TASK STATEMENT: Without including any pictures, write out all the entries exactly.

(Object correspondence data)
--- --- ---

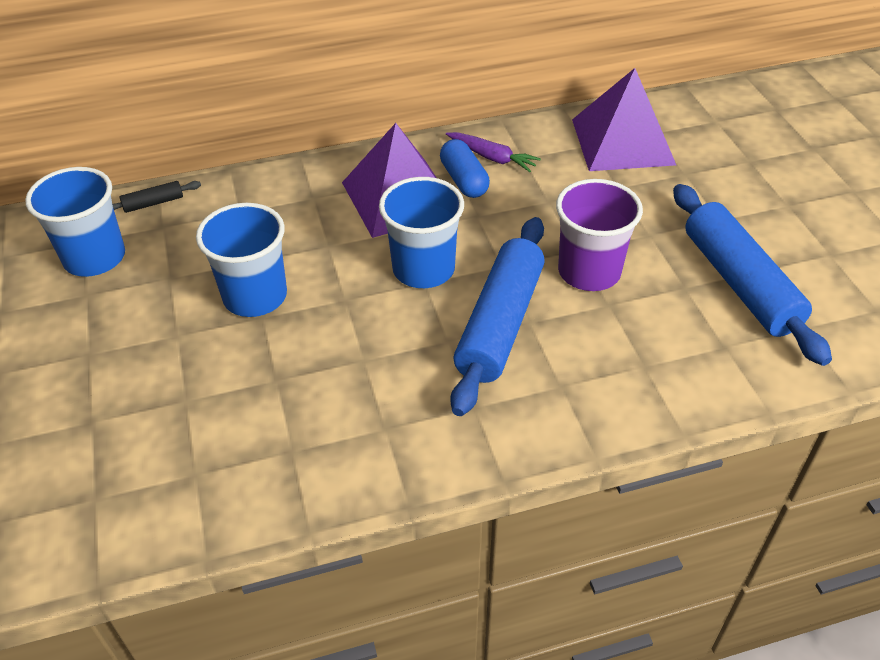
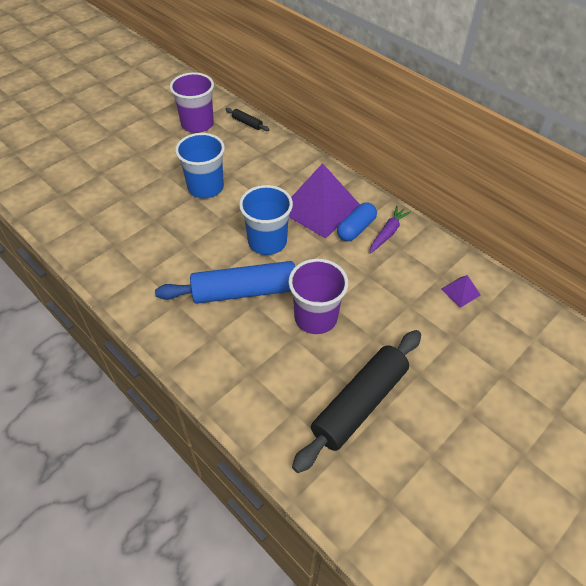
camera: 60 degrees right, 5 degrees up
(94, 258) = (197, 124): blue cup -> purple cup
(492, 157) = (388, 233): purple carrot -> purple carrot turned 150 degrees counterclockwise
(622, 141) = (460, 292): purple pyramid -> purple pyramid, size x0.42
(740, 283) = (359, 404): blue rolling pin -> black rolling pin

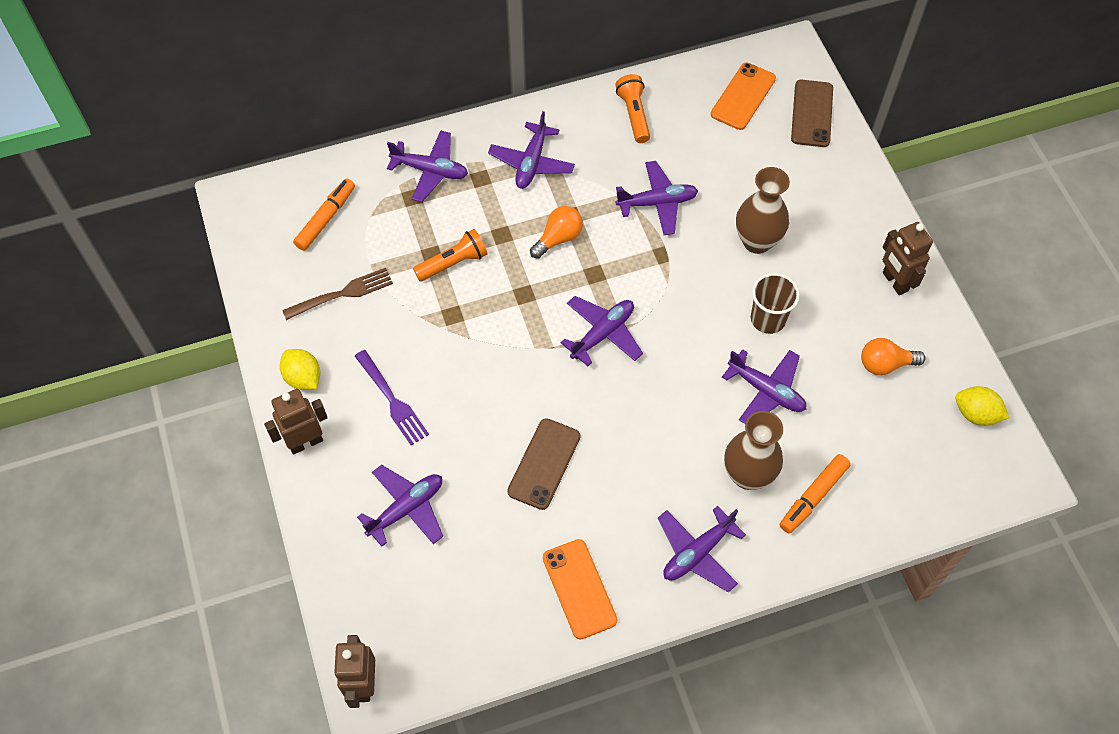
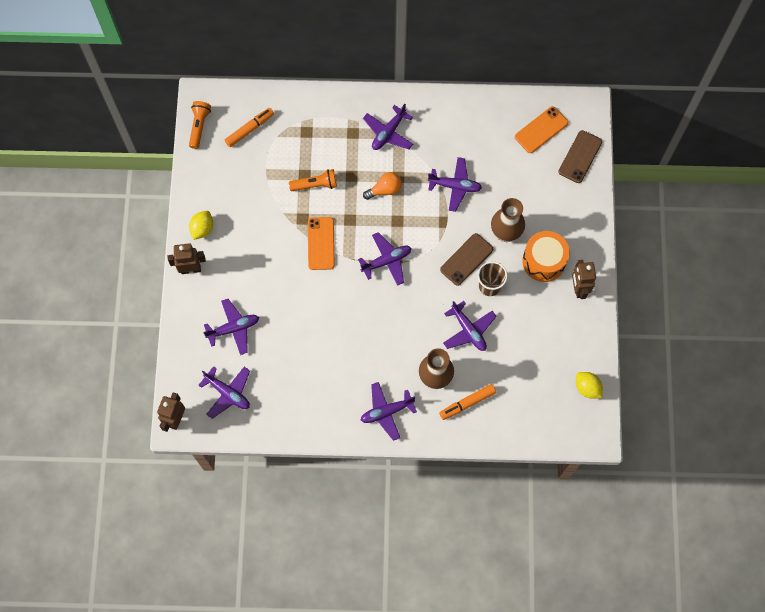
camera: 20 degrees right, 10 degrees up
(303, 378) = (202, 229): yellow lemon -> yellow lemon turned 45 degrees clockwise
(341, 294) = (242, 183): brown fork -> none
(391, 400) = (248, 260): purple fork -> none
(430, 171) = (324, 117): purple plane -> purple plane (228, 393)
(544, 464) = (321, 329): brown phone -> brown phone (466, 259)
(579, 588) = (312, 408): orange phone -> orange phone (321, 243)
(634, 115) = (466, 120): orange flashlight -> orange flashlight (199, 126)
(828, 262) = (543, 261): none -> orange drum
(885, 364) = (547, 338): orange light bulb -> none

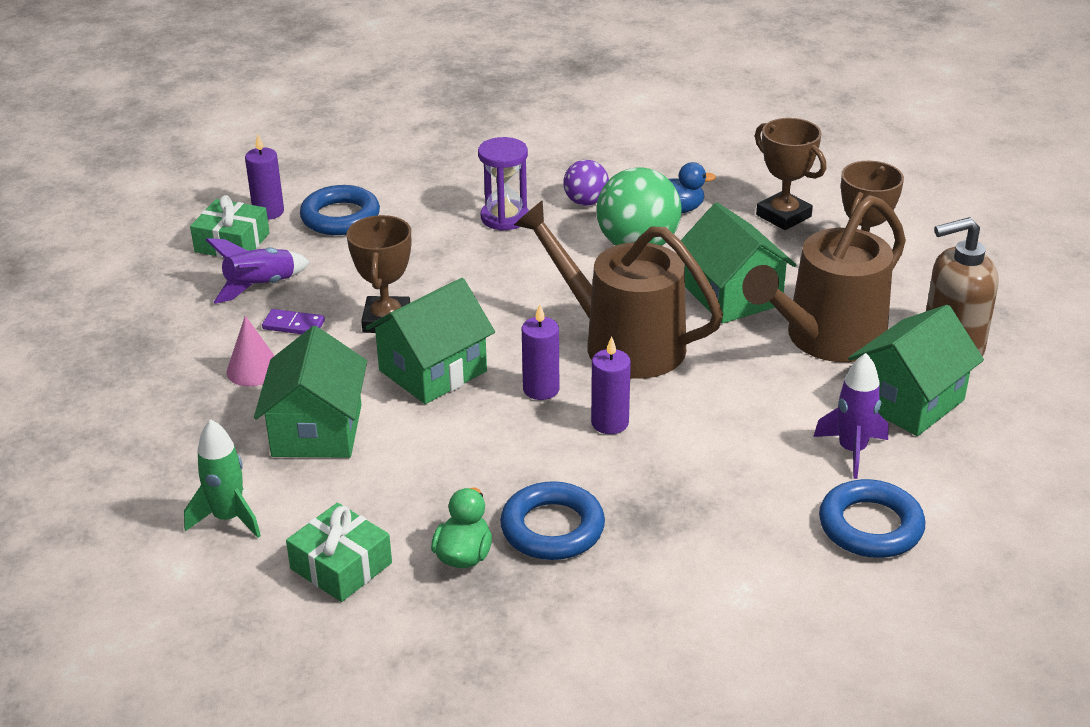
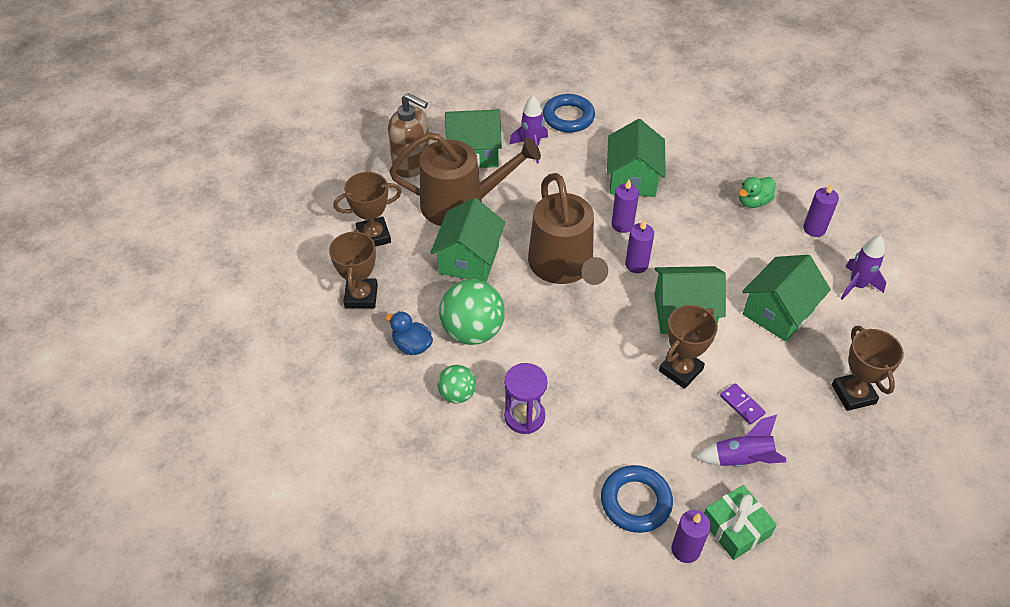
camera: 140 degrees left, 15 degrees up
(168, 394) = (853, 394): none -> brown trophy
(228, 518) = (857, 285): green rocket -> purple rocket
(253, 369) = (789, 381): pink cone -> none
(341, 566) = (814, 229): green gift -> purple candle
(552, 528) = (702, 191): blue ring -> none
(586, 202) = (457, 394): purple ball -> green ball
(667, 489) = (632, 178): none -> green house

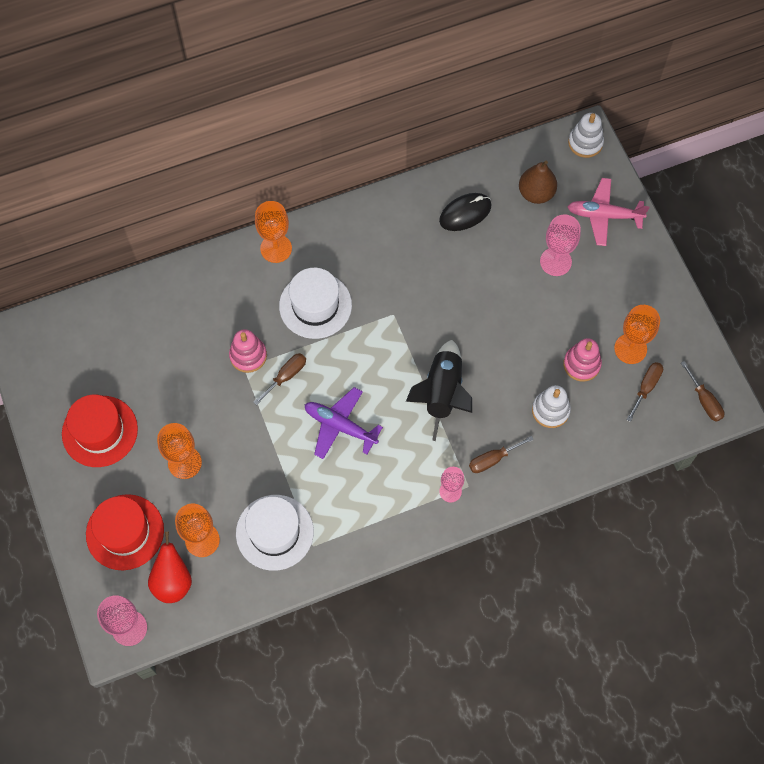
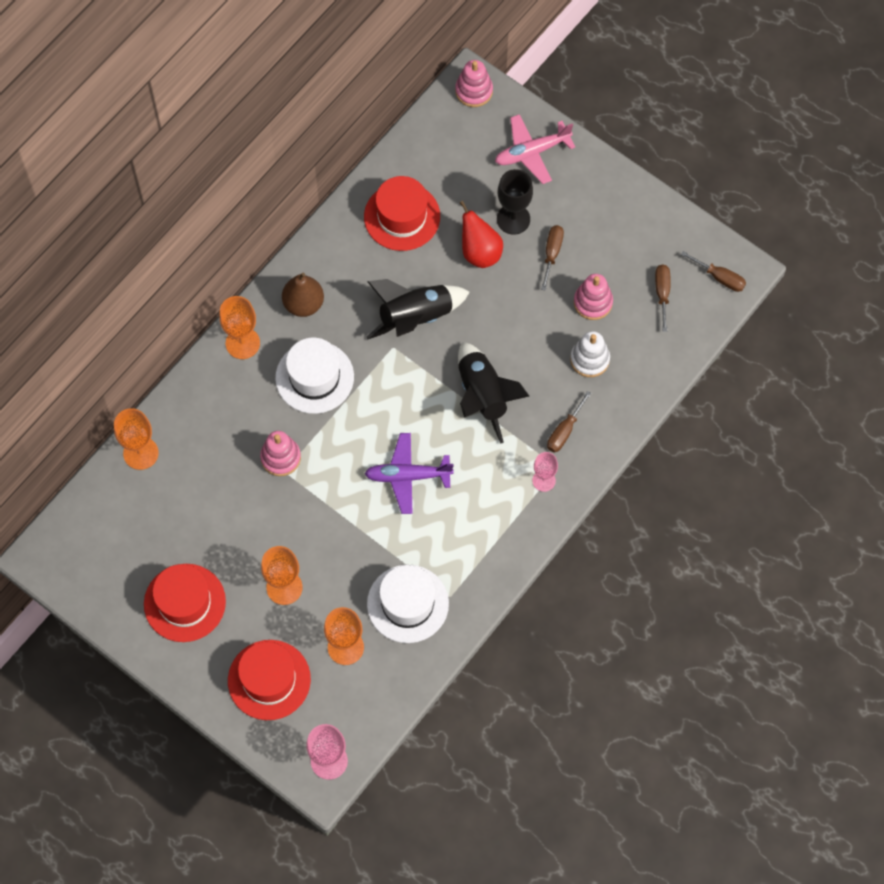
camera: 30 degrees left, 0 degrees up
(173, 581) = (342, 698): red pear -> red pear (480, 252)
(286, 376) = (328, 458): brown screwdriver -> brown screwdriver (552, 253)
(426, 300) = (416, 318): none -> black rocket
(465, 213) = (402, 216): black mouse -> red hat
(536, 193) = (456, 163): brown pear -> brown pear (303, 304)
(555, 261) = (513, 219): pink goblet -> black goblet
(585, 143) = (474, 91): white stacking toy -> pink stacking toy
(630, 349) = (628, 265): orange goblet -> orange goblet (141, 453)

--- --- ---

FINAL ANSWER:
camera: 60 degrees right, 5 degrees up
(94, 258) = (197, 124): blue cup -> purple cup
(492, 157) = (388, 233): purple carrot -> purple carrot turned 150 degrees counterclockwise
(622, 141) = (460, 292): purple pyramid -> purple pyramid, size x0.42
(740, 283) = (359, 404): blue rolling pin -> black rolling pin

camera: 20 degrees right, 10 degrees up
(303, 378) = (202, 229): yellow lemon -> yellow lemon turned 45 degrees clockwise
(341, 294) = (242, 183): brown fork -> none
(391, 400) = (248, 260): purple fork -> none
(430, 171) = (324, 117): purple plane -> purple plane (228, 393)
(544, 464) = (321, 329): brown phone -> brown phone (466, 259)
(579, 588) = (312, 408): orange phone -> orange phone (321, 243)
(634, 115) = (466, 120): orange flashlight -> orange flashlight (199, 126)
(828, 262) = (543, 261): none -> orange drum
(885, 364) = (547, 338): orange light bulb -> none

camera: 140 degrees left, 15 degrees up
(168, 394) = (853, 394): none -> brown trophy
(228, 518) = (857, 285): green rocket -> purple rocket
(253, 369) = (789, 381): pink cone -> none
(341, 566) = (814, 229): green gift -> purple candle
(552, 528) = (702, 191): blue ring -> none
(586, 202) = (457, 394): purple ball -> green ball
(667, 489) = (632, 178): none -> green house

camera: 30 degrees left, 0 degrees up
(173, 581) = (342, 698): red pear -> red pear (480, 252)
(286, 376) = (328, 458): brown screwdriver -> brown screwdriver (552, 253)
(426, 300) = (416, 318): none -> black rocket
(465, 213) = (402, 216): black mouse -> red hat
(536, 193) = (456, 163): brown pear -> brown pear (303, 304)
(555, 261) = (513, 219): pink goblet -> black goblet
(585, 143) = (474, 91): white stacking toy -> pink stacking toy
(630, 349) = (628, 265): orange goblet -> orange goblet (141, 453)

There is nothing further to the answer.